- Data provided:
%%

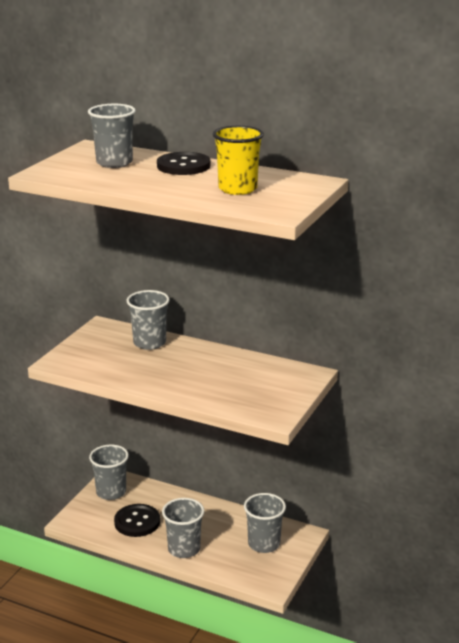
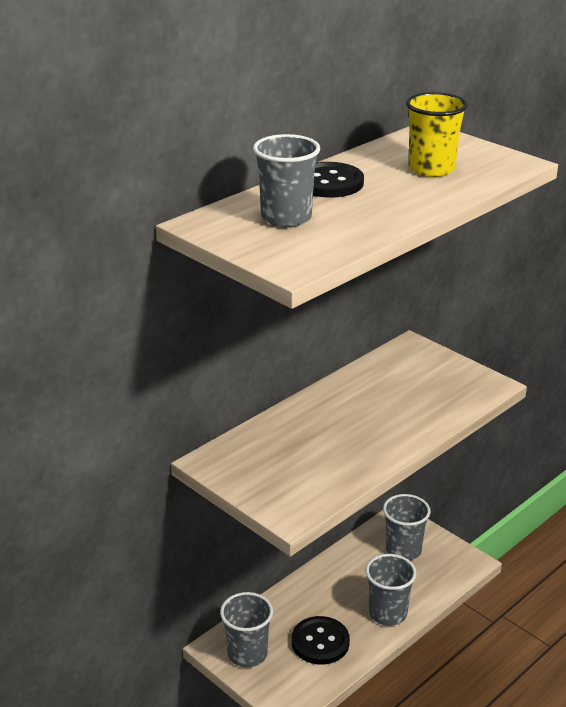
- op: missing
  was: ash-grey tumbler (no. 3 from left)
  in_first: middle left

%%

- Exercise instructions: Extract every line containing the string "left" from the data above.

- Written response:
  was: ash-grey tumbler (no. 3 from left)
  in_first: middle left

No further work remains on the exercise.